Would you repeat the listing below exactly, with no pictures in it?

Collected material –
________________________
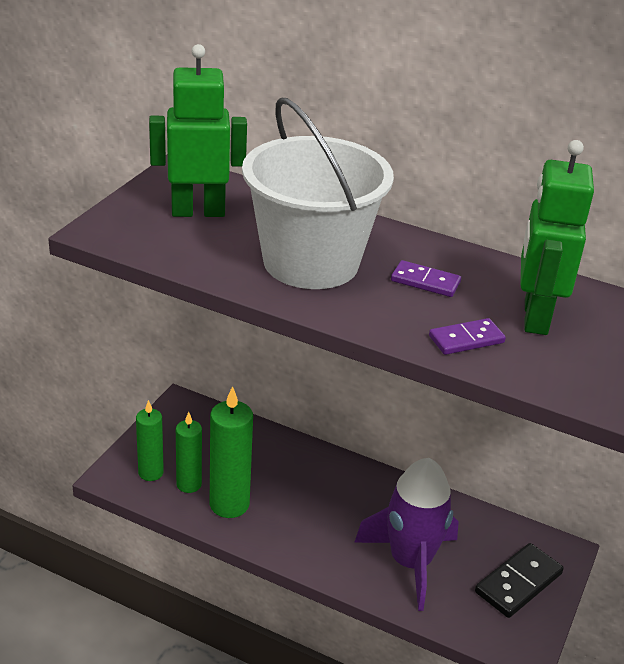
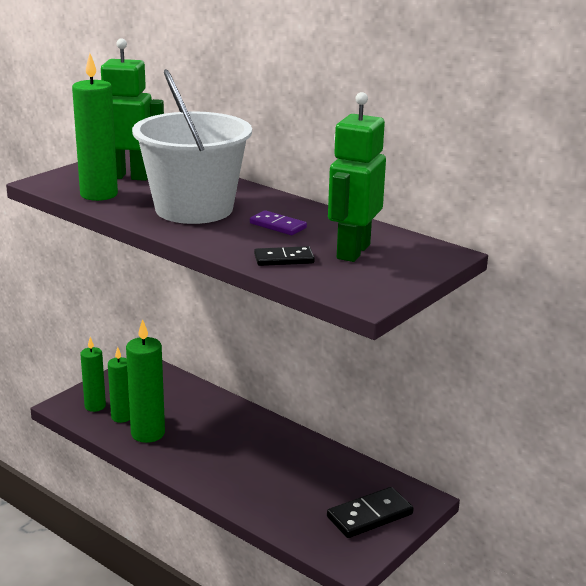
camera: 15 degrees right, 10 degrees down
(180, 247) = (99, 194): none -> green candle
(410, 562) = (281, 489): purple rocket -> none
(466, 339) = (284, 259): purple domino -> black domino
________________________
Response to this task –
camera: 15 degrees right, 10 degrees down
(180, 247) = (99, 194): none -> green candle
(410, 562) = (281, 489): purple rocket -> none
(466, 339) = (284, 259): purple domino -> black domino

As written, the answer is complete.